Problem description>
Pull out every line below that holds the word "purple".

Data for this task>

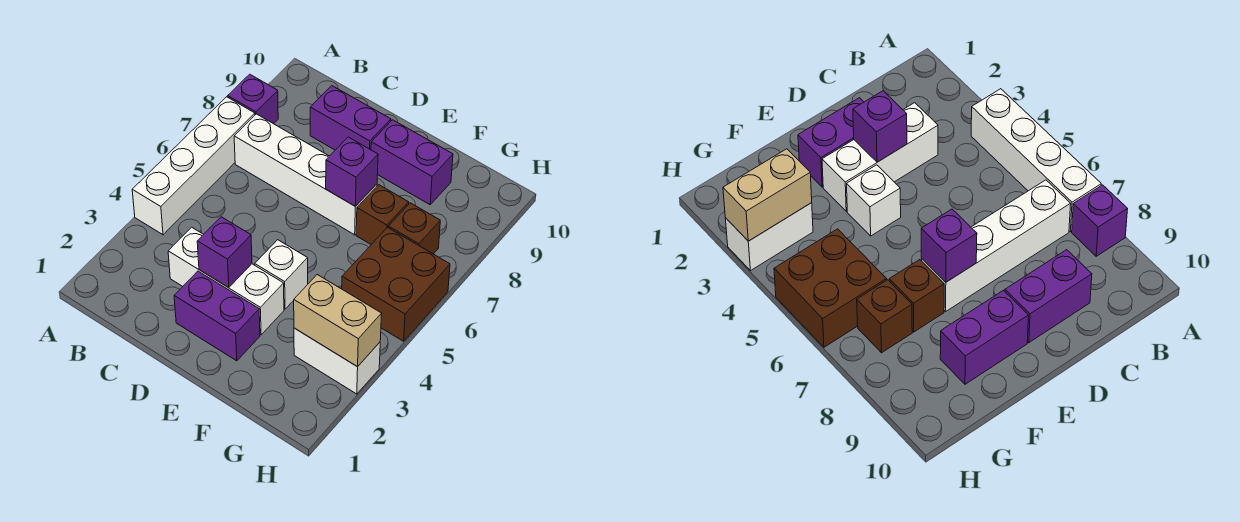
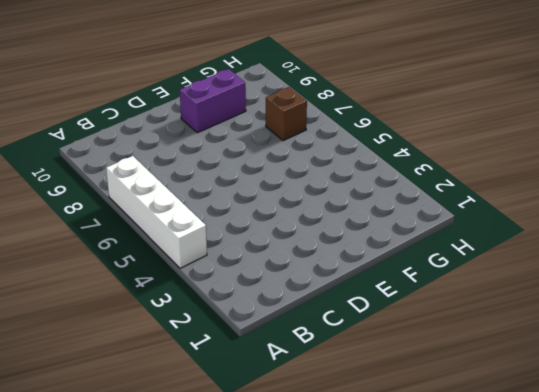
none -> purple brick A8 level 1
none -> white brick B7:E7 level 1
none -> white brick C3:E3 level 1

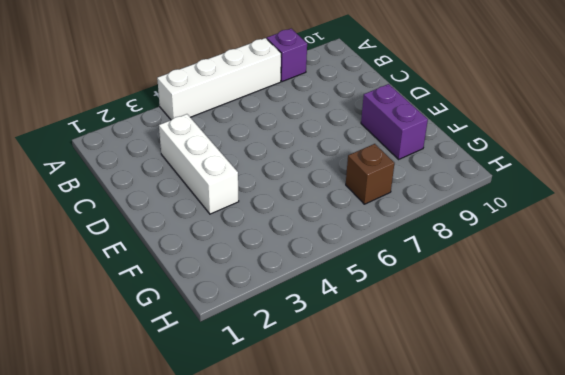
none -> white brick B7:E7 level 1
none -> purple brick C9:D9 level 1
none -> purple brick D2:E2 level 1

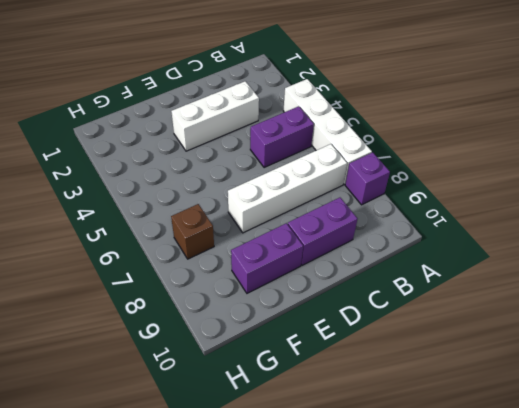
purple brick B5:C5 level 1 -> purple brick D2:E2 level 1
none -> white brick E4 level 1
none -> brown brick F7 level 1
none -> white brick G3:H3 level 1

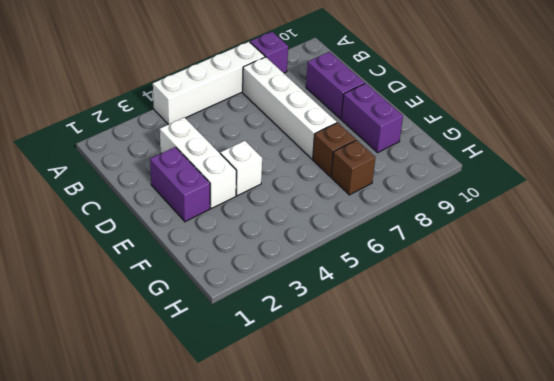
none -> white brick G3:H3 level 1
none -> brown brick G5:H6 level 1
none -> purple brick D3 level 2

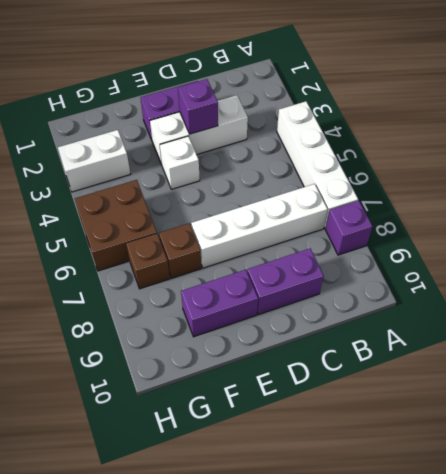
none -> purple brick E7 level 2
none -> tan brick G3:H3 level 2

Completed exercise>
none -> purple brick A8 level 1
none -> purple brick C9:D9 level 1
none -> purple brick D2:E2 level 1
purple brick B5:C5 level 1 -> purple brick D2:E2 level 1
none -> purple brick D3 level 2
none -> purple brick E7 level 2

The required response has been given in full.